# Exercise aim
Below are the records; reproduce all of them exactly but without any images.

------ Records for this task ------

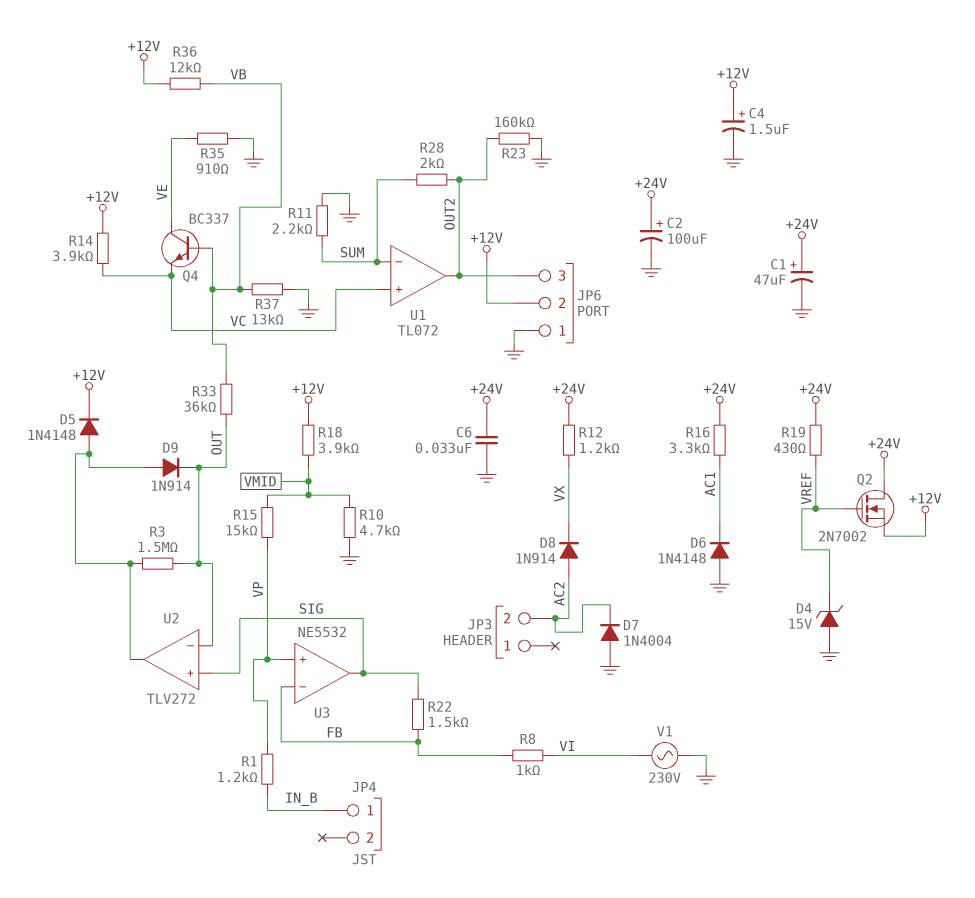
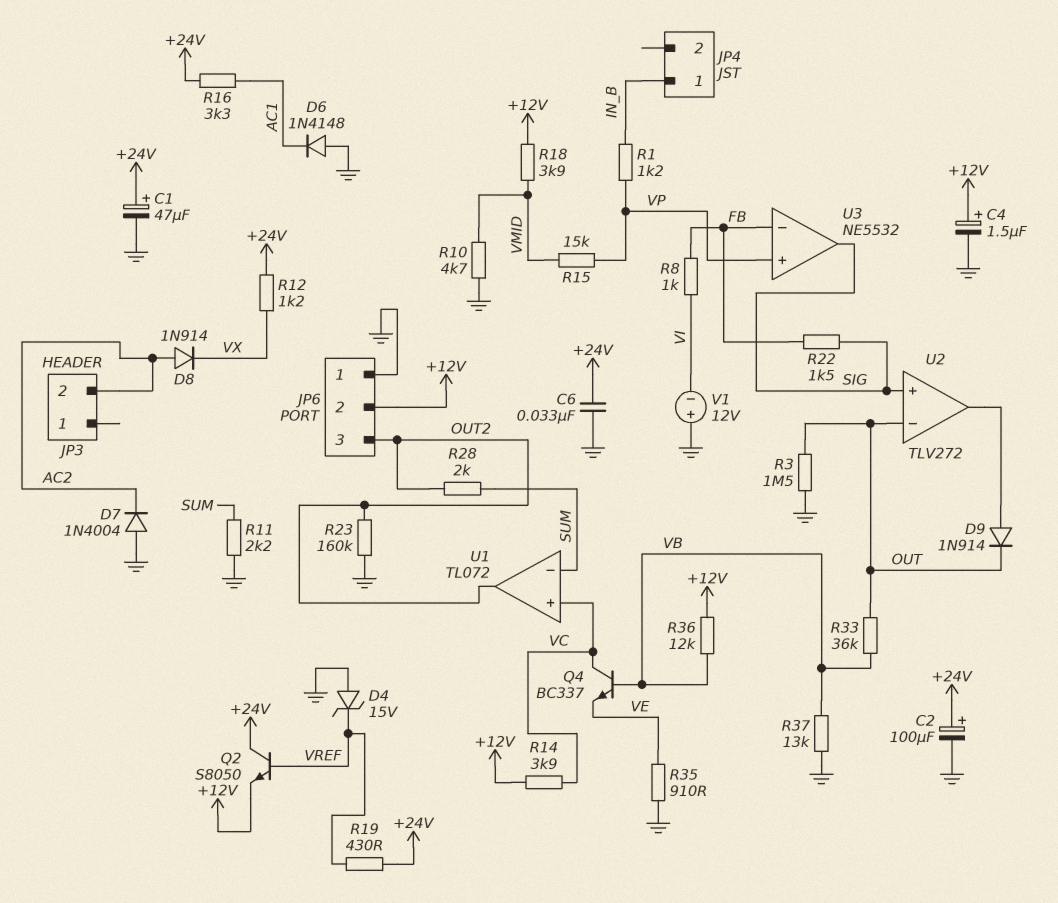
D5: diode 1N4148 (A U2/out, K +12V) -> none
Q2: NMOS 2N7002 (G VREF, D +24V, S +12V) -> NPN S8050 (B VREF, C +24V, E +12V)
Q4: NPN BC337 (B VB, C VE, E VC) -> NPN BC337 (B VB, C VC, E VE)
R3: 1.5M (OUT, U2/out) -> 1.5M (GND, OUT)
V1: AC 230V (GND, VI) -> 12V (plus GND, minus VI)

------

# Problem solution
D5: diode 1N4148 (A U2/out, K +12V) -> none
Q2: NMOS 2N7002 (G VREF, D +24V, S +12V) -> NPN S8050 (B VREF, C +24V, E +12V)
Q4: NPN BC337 (B VB, C VE, E VC) -> NPN BC337 (B VB, C VC, E VE)
R3: 1.5M (OUT, U2/out) -> 1.5M (GND, OUT)
V1: AC 230V (GND, VI) -> 12V (plus GND, minus VI)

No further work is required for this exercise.